-- Problem to solve --
Exactly the lines from the top of the records below through the one containing "Console 324: [462,282,762,429]" must be set down, with no line added or dropped.

Collection entries:
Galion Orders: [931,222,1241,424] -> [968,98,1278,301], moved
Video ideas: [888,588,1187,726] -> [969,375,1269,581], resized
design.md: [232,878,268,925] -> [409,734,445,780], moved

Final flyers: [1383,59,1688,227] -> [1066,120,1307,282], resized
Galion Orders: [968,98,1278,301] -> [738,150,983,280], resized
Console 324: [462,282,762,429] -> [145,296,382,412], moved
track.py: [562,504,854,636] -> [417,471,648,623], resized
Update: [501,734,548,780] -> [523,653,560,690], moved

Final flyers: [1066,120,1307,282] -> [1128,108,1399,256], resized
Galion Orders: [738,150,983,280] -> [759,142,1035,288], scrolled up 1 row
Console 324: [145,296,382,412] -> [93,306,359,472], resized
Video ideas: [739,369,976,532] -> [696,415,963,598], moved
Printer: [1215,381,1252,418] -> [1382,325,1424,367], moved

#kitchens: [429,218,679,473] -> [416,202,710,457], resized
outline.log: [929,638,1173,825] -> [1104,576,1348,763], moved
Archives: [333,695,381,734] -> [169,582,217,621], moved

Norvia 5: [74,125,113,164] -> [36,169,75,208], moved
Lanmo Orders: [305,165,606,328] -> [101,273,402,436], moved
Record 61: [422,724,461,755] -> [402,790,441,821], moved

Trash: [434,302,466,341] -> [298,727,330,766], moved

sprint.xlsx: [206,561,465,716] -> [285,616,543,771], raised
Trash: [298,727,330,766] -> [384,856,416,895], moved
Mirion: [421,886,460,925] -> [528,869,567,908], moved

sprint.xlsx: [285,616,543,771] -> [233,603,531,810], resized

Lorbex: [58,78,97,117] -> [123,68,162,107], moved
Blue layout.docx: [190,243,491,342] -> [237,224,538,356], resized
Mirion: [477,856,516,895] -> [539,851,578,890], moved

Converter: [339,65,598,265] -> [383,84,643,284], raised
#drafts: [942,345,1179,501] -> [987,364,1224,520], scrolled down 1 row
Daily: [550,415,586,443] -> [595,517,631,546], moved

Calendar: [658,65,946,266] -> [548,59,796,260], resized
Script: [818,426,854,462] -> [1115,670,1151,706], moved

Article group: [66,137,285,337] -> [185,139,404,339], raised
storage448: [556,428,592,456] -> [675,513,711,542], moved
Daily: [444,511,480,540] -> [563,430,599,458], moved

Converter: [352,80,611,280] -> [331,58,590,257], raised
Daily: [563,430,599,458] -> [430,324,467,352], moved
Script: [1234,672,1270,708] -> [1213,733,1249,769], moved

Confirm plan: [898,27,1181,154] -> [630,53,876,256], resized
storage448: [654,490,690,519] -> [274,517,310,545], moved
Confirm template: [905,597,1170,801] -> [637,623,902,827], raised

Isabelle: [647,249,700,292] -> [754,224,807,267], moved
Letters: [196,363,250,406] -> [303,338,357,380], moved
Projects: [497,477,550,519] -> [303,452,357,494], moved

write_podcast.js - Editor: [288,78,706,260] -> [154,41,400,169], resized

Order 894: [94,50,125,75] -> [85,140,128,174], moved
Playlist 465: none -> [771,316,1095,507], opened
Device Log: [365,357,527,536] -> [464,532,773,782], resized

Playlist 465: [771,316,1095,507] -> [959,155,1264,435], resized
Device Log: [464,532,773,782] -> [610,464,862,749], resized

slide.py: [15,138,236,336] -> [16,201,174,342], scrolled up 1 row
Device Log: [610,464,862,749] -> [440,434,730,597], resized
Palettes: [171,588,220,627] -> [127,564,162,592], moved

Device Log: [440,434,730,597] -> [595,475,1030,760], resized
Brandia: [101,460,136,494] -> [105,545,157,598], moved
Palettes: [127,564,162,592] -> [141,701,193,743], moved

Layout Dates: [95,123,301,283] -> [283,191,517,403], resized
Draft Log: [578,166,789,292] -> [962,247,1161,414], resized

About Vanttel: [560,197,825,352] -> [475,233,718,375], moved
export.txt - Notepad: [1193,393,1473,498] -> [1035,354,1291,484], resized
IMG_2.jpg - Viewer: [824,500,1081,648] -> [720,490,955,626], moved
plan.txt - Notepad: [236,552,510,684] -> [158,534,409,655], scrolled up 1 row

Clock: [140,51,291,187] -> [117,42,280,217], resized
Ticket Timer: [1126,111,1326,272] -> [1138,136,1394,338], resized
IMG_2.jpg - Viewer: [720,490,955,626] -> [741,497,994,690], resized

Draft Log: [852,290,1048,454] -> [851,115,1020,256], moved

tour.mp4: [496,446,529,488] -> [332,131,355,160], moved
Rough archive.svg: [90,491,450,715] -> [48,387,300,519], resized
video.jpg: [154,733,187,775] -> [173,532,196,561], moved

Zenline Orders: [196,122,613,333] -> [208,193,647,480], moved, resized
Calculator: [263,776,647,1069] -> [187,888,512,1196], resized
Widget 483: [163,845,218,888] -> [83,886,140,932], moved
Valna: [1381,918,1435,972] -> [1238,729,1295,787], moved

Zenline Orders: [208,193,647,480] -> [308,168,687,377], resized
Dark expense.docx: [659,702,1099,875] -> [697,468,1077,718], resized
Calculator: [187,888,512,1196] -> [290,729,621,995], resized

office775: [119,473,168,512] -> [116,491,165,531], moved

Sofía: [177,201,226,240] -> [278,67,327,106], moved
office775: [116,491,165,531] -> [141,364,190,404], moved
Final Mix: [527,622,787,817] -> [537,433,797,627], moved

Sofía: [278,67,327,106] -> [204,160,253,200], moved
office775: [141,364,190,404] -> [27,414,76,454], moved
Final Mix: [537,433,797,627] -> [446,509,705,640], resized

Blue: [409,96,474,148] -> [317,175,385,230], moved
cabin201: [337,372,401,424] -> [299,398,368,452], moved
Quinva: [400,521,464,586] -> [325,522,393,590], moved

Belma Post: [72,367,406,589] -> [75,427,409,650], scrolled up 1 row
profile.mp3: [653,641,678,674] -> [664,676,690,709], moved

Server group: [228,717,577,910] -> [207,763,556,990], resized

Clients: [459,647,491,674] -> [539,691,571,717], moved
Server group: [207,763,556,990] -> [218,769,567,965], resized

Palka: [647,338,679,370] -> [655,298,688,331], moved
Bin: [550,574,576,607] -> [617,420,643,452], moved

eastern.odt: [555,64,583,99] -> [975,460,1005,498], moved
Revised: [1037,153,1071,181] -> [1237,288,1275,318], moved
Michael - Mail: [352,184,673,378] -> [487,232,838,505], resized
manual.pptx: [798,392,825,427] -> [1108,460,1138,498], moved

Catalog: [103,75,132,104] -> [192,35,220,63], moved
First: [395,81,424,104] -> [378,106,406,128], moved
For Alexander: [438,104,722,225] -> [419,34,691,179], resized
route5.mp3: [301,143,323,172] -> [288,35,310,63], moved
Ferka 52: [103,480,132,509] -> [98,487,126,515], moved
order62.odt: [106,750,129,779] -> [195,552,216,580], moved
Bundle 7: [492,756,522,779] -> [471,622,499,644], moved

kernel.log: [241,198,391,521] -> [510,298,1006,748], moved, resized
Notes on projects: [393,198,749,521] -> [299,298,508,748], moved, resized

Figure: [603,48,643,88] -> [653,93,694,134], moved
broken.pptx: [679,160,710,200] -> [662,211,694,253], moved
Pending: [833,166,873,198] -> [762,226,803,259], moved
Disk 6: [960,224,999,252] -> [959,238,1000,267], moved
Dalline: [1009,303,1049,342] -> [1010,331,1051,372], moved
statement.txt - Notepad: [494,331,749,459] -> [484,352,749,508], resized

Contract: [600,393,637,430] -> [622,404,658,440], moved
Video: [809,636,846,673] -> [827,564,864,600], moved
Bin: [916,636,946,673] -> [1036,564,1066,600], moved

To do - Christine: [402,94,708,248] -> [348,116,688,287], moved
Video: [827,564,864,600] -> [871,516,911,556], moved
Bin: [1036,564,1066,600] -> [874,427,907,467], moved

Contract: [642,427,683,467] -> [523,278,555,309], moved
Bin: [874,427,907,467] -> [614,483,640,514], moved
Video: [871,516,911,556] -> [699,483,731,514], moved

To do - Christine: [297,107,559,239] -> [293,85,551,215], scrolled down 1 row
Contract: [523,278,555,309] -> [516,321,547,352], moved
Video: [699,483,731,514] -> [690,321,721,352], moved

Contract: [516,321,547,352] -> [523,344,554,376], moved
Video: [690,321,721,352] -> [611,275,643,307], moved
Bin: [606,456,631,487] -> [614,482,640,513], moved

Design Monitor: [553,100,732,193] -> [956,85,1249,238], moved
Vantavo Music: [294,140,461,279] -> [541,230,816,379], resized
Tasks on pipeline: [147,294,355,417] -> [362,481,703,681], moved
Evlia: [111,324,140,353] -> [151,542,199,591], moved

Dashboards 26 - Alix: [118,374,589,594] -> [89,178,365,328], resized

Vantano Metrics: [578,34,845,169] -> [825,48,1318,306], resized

-- Exercise answer --
Galion Orders: [931,222,1241,424] -> [968,98,1278,301], moved
Video ideas: [888,588,1187,726] -> [969,375,1269,581], resized
design.md: [232,878,268,925] -> [409,734,445,780], moved

Final flyers: [1383,59,1688,227] -> [1066,120,1307,282], resized
Galion Orders: [968,98,1278,301] -> [738,150,983,280], resized
Console 324: [462,282,762,429] -> [145,296,382,412], moved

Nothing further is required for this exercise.